Exercise material:

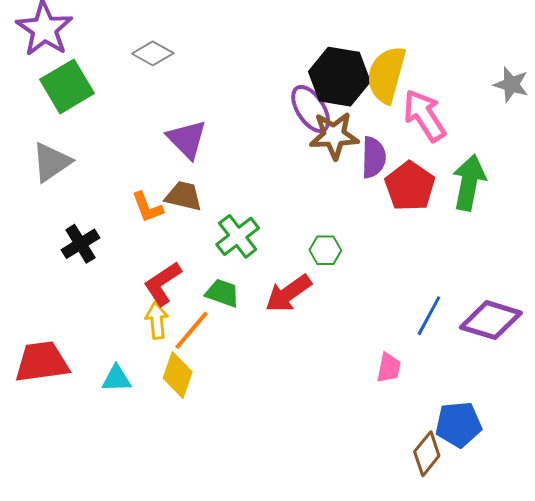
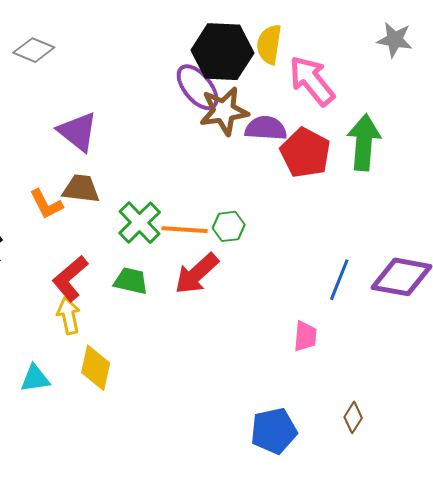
yellow semicircle: (386, 75) -> (269, 44), size x0.7
purple semicircle: (374, 157) -> (266, 128), turned -81
orange line: (192, 330) -> (185, 230), moved, turned 60
blue pentagon: (458, 424) -> (274, 431), moved
brown diamond: (427, 454) -> (353, 417), size x0.7

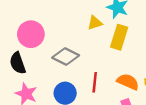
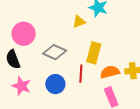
yellow rectangle: (119, 37) -> (94, 53), moved
orange semicircle: (128, 82) -> (110, 72), turned -36

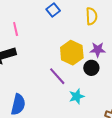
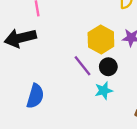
black circle: (91, 68) -> (108, 67), moved

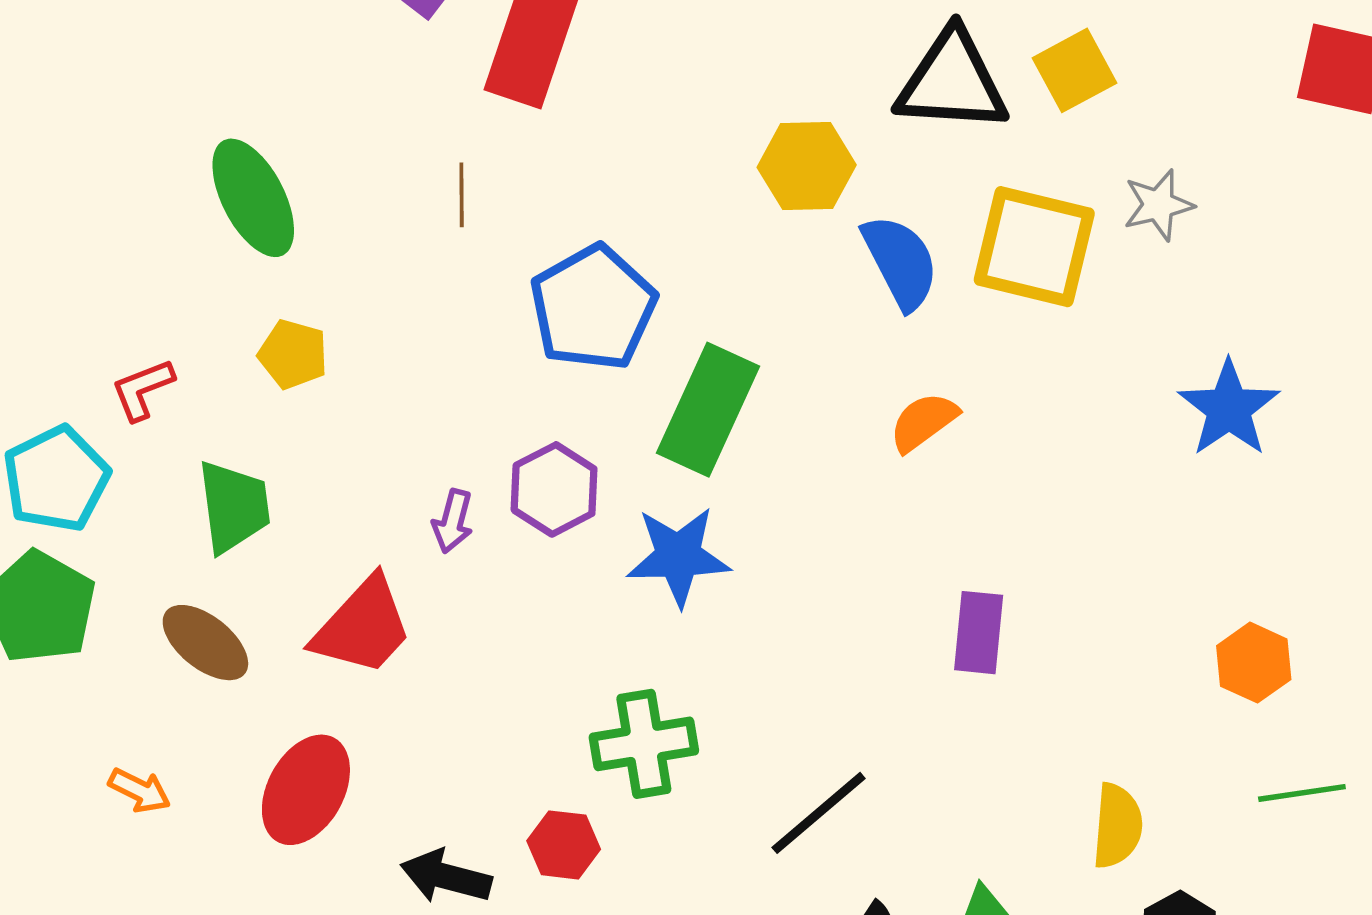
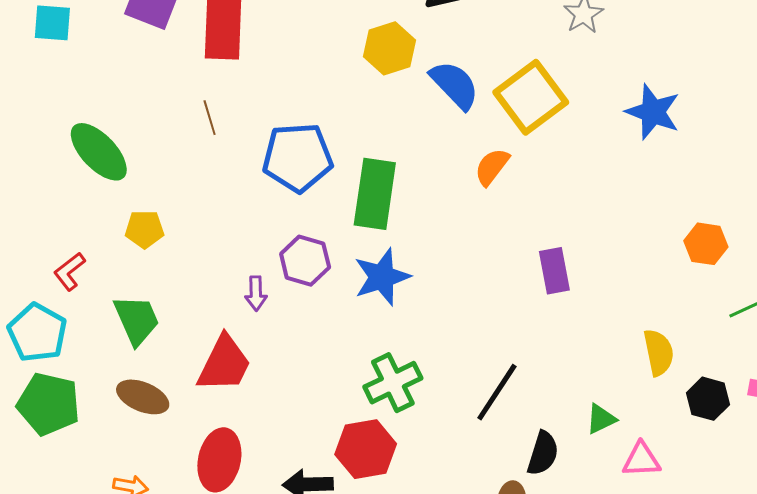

What to do: In the records above, find the line that contains "purple semicircle: (374, 157)". Retype it and every line after it, exactly, leaving out all pictures.

Response box:
purple semicircle: (374, 157) -> (266, 128), turned -81
orange line: (192, 330) -> (185, 230), moved, turned 60
blue pentagon: (458, 424) -> (274, 431), moved
brown diamond: (427, 454) -> (353, 417), size x0.7

yellow rectangle: (119, 37) -> (94, 53), moved
orange semicircle: (128, 82) -> (110, 72), turned -36

black circle: (91, 68) -> (108, 67), moved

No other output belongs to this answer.